● **WHAT IS EXPECTED**
All that is needed is each line of the entries holding the word "slope", copied as it stands.

● **EXTRACTED ENTRIES**
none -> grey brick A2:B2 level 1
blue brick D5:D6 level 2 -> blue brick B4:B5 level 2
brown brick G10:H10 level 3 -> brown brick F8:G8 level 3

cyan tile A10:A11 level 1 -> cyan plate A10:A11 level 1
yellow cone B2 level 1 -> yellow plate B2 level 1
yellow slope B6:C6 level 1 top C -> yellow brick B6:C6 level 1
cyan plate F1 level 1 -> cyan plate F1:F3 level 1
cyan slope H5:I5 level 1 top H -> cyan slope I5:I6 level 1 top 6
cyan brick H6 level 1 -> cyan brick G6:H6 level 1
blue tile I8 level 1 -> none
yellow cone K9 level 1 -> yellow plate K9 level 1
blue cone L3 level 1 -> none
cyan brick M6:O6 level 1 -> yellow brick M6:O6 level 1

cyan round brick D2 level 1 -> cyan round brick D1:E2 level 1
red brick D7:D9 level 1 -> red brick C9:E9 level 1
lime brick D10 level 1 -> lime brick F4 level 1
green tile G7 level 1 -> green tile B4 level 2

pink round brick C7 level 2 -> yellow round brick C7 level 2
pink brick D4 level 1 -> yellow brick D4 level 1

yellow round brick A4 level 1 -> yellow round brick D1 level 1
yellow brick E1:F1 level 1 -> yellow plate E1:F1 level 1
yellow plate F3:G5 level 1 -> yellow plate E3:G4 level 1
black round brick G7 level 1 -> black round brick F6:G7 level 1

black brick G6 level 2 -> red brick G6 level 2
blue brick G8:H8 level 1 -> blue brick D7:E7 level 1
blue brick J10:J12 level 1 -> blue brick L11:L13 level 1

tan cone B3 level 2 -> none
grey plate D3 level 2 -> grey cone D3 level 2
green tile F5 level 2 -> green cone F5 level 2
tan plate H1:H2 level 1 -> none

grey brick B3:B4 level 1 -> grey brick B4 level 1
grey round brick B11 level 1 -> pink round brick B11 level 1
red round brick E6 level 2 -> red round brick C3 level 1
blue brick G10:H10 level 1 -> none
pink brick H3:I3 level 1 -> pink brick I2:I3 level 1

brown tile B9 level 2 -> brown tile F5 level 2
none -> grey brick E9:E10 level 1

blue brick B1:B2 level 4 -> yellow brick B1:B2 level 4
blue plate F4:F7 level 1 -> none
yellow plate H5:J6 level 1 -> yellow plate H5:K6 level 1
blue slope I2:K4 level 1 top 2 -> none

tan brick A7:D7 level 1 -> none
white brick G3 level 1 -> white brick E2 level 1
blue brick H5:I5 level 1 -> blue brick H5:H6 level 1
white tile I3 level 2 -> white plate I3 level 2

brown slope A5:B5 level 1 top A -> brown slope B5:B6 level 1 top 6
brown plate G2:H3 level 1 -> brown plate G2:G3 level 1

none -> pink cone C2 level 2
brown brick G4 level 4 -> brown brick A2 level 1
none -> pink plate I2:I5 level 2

● **YOUR SOLUTION**
yellow slope B6:C6 level 1 top C -> yellow brick B6:C6 level 1
cyan slope H5:I5 level 1 top H -> cyan slope I5:I6 level 1 top 6
blue slope I2:K4 level 1 top 2 -> none
brown slope A5:B5 level 1 top A -> brown slope B5:B6 level 1 top 6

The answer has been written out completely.